- [SOURCE MATERIAL]:
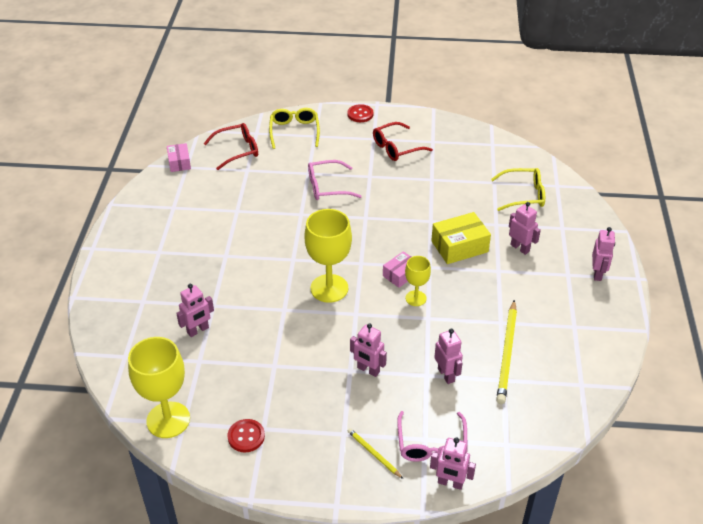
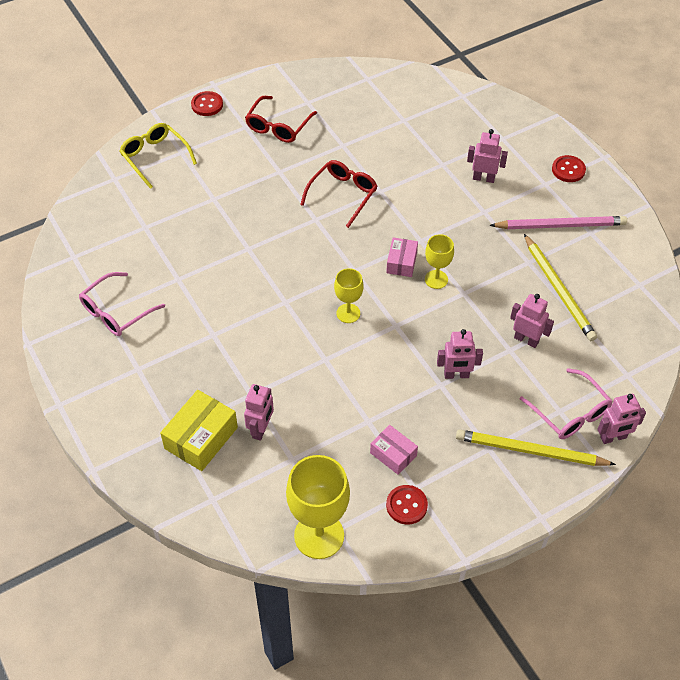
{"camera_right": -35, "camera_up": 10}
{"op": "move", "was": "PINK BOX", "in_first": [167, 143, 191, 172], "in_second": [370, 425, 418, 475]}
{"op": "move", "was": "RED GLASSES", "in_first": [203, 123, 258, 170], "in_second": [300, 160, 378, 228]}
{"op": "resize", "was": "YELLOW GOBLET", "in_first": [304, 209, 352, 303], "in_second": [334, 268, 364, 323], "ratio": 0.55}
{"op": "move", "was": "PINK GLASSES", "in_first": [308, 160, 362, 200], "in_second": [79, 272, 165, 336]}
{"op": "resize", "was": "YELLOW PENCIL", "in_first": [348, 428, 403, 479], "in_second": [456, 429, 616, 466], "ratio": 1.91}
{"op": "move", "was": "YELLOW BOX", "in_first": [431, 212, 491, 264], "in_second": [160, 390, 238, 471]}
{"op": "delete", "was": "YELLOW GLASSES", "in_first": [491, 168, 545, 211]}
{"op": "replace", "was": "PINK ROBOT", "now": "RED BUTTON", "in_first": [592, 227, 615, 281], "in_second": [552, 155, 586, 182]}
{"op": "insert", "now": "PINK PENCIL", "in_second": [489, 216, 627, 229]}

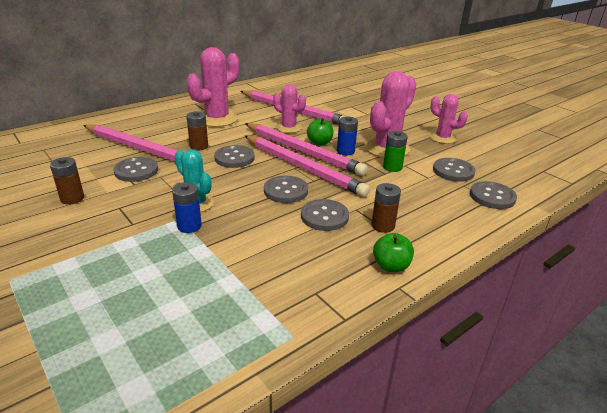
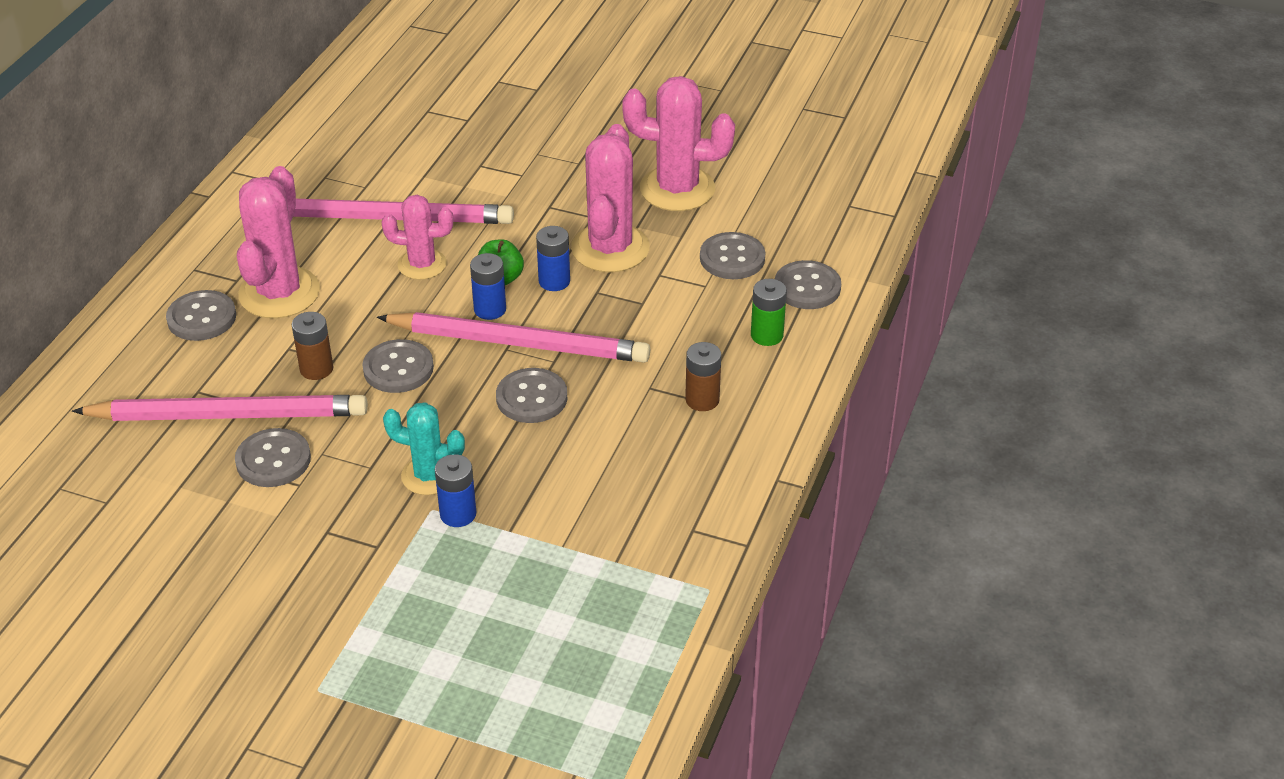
{"camera_right": -30, "camera_up": 10}
{"op": "delete", "was": "BROWN BATTERY", "in_first": [50, 157, 84, 205]}
{"op": "replace", "was": "PINK PENCIL", "now": "BLUE BATTERY", "in_first": [245, 123, 368, 176], "in_second": [470, 253, 506, 320]}
{"op": "move", "was": "GREY BUTTON", "in_first": [301, 199, 349, 231], "in_second": [166, 290, 236, 341]}
{"op": "delete", "was": "GREEN APPLE", "in_first": [373, 233, 414, 272]}
{"op": "move", "was": "GREEN BATTERY", "in_first": [383, 131, 408, 172], "in_second": [751, 279, 787, 346]}
{"op": "resize", "was": "PINK CACTUS", "in_first": [430, 94, 468, 144], "in_second": [622, 76, 735, 211], "ratio": 1.62}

- [TASK TO CARRY OUT]: Leave out the pictures and retype the rest of the entries exactly.

- [TASK RESULT]:
{"camera_right": -35, "camera_up": 10}
{"op": "move", "was": "PINK BOX", "in_first": [167, 143, 191, 172], "in_second": [370, 425, 418, 475]}
{"op": "move", "was": "RED GLASSES", "in_first": [203, 123, 258, 170], "in_second": [300, 160, 378, 228]}
{"op": "resize", "was": "YELLOW GOBLET", "in_first": [304, 209, 352, 303], "in_second": [334, 268, 364, 323], "ratio": 0.55}
{"op": "move", "was": "PINK GLASSES", "in_first": [308, 160, 362, 200], "in_second": [79, 272, 165, 336]}
{"op": "resize", "was": "YELLOW PENCIL", "in_first": [348, 428, 403, 479], "in_second": [456, 429, 616, 466], "ratio": 1.91}
{"op": "move", "was": "YELLOW BOX", "in_first": [431, 212, 491, 264], "in_second": [160, 390, 238, 471]}
{"op": "delete", "was": "YELLOW GLASSES", "in_first": [491, 168, 545, 211]}
{"op": "replace", "was": "PINK ROBOT", "now": "RED BUTTON", "in_first": [592, 227, 615, 281], "in_second": [552, 155, 586, 182]}
{"op": "insert", "now": "PINK PENCIL", "in_second": [489, 216, 627, 229]}

{"camera_right": -30, "camera_up": 10}
{"op": "delete", "was": "BROWN BATTERY", "in_first": [50, 157, 84, 205]}
{"op": "replace", "was": "PINK PENCIL", "now": "BLUE BATTERY", "in_first": [245, 123, 368, 176], "in_second": [470, 253, 506, 320]}
{"op": "move", "was": "GREY BUTTON", "in_first": [301, 199, 349, 231], "in_second": [166, 290, 236, 341]}
{"op": "delete", "was": "GREEN APPLE", "in_first": [373, 233, 414, 272]}
{"op": "move", "was": "GREEN BATTERY", "in_first": [383, 131, 408, 172], "in_second": [751, 279, 787, 346]}
{"op": "resize", "was": "PINK CACTUS", "in_first": [430, 94, 468, 144], "in_second": [622, 76, 735, 211], "ratio": 1.62}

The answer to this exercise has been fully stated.